--- TASK GOAL ---
Everything from the line containing "(76, 254) = (436, 71): purple" to the end of the records below should be repeated exactly, with no other lines added.

--- DATA TO EXAMINE ---
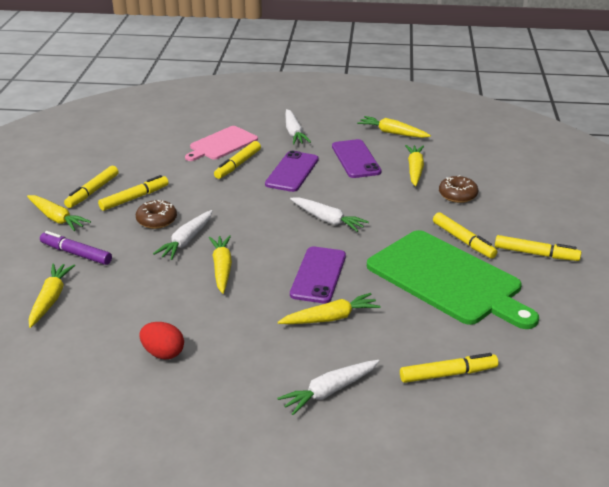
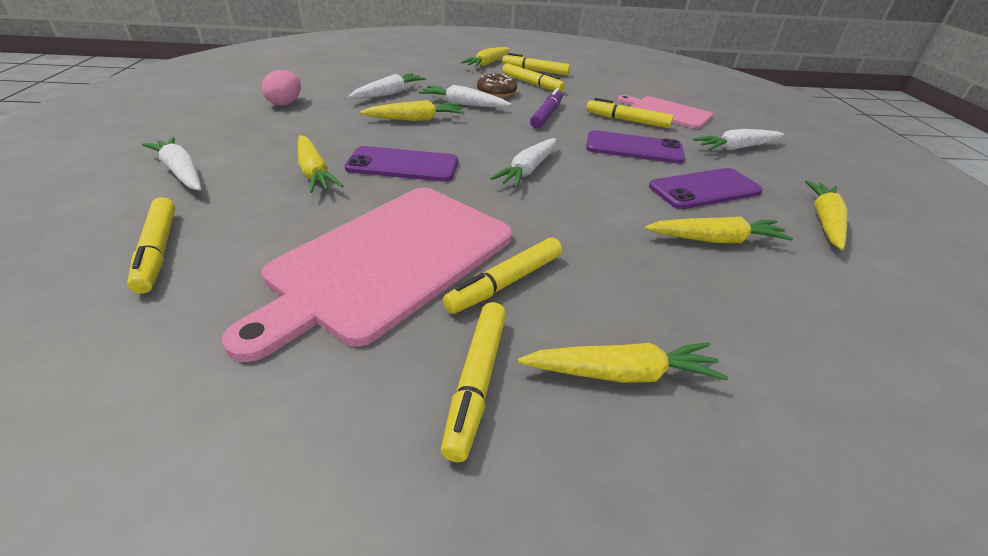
camera: 80 degrees right, 5 degrees up
(50, 299) = (372, 68): yellow carrot -> yellow carrot (621, 373)
(76, 254) = (436, 71): purple marker -> purple marker (546, 115)
(146, 285) = (389, 93): none -> white carrot
(163, 353) = (285, 103): red egg -> pink egg
(447, 279) = (388, 260): green cutting board -> pink cutting board
(457, 195) = (659, 284): brown donut -> none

--- EXPECTED OUTPUT ---
(76, 254) = (436, 71): purple marker -> purple marker (546, 115)
(146, 285) = (389, 93): none -> white carrot
(163, 353) = (285, 103): red egg -> pink egg
(447, 279) = (388, 260): green cutting board -> pink cutting board
(457, 195) = (659, 284): brown donut -> none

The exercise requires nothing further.